TRY IT:
Print the line that has "Outline every building" in it, then every remaining line of the data, exactly and without anything extra.

RECORDS SUPPLIED:
Segment Open

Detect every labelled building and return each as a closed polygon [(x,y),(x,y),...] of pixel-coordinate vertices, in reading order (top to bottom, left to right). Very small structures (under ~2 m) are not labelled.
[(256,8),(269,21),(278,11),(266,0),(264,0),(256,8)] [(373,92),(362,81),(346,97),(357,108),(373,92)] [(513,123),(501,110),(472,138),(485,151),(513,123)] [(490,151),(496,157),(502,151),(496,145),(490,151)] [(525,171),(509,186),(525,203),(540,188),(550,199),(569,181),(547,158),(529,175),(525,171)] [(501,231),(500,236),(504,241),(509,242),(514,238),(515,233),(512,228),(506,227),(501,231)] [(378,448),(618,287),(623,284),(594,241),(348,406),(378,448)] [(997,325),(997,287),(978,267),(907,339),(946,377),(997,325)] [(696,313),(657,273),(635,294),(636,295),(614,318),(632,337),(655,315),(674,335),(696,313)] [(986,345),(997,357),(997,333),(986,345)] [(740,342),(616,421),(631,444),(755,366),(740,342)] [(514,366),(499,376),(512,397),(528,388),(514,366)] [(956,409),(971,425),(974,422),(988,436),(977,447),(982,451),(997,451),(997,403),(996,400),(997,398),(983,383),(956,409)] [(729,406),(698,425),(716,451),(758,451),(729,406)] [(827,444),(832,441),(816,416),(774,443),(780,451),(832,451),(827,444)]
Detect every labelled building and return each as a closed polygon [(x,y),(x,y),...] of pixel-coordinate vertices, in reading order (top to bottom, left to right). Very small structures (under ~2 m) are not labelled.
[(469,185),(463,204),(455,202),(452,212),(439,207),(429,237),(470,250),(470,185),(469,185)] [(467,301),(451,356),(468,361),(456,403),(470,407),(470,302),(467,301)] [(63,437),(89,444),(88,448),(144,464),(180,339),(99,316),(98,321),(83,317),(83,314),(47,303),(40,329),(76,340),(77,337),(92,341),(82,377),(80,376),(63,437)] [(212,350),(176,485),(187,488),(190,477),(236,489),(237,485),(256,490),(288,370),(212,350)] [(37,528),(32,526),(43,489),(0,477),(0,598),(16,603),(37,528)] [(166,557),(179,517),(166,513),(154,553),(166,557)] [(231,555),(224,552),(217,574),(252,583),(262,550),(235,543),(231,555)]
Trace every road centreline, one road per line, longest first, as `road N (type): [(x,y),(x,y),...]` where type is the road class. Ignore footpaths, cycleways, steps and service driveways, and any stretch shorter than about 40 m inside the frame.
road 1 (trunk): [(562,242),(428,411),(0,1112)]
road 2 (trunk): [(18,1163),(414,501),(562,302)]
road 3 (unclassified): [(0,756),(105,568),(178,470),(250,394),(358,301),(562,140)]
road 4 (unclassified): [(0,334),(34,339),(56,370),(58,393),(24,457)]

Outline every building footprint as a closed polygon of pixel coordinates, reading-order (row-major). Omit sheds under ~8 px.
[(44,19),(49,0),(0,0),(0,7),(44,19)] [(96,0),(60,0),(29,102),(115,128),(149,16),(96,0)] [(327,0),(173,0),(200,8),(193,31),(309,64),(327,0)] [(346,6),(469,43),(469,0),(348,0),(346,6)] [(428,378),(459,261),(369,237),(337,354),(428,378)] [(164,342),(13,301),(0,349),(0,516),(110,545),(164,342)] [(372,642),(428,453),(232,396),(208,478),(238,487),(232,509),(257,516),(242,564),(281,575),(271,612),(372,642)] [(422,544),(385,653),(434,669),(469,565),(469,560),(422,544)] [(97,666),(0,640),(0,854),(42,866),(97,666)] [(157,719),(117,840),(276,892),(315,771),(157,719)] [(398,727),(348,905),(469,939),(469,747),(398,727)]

Segment Closed

PROBLEM SOLUTION:
Outline every building footprint as a closed polygon of pixel coordinates, reading-order (row-major). Omit sheds under ~8 px.
[(44,19),(49,0),(0,0),(0,7),(44,19)] [(96,0),(60,0),(29,102),(115,128),(149,16),(96,0)] [(327,0),(173,0),(200,8),(193,31),(309,64),(327,0)] [(346,6),(469,43),(469,0),(348,0),(346,6)] [(428,378),(459,261),(369,237),(337,354),(428,378)] [(164,342),(13,301),(0,349),(0,516),(110,545),(164,342)] [(372,642),(428,453),(232,396),(208,478),(238,487),(232,509),(257,516),(242,564),(281,575),(271,612),(372,642)] [(422,544),(385,653),(434,669),(469,565),(469,560),(422,544)] [(97,666),(0,640),(0,854),(42,866),(97,666)] [(157,719),(117,840),(276,892),(315,771),(157,719)] [(398,727),(348,905),(469,939),(469,747),(398,727)]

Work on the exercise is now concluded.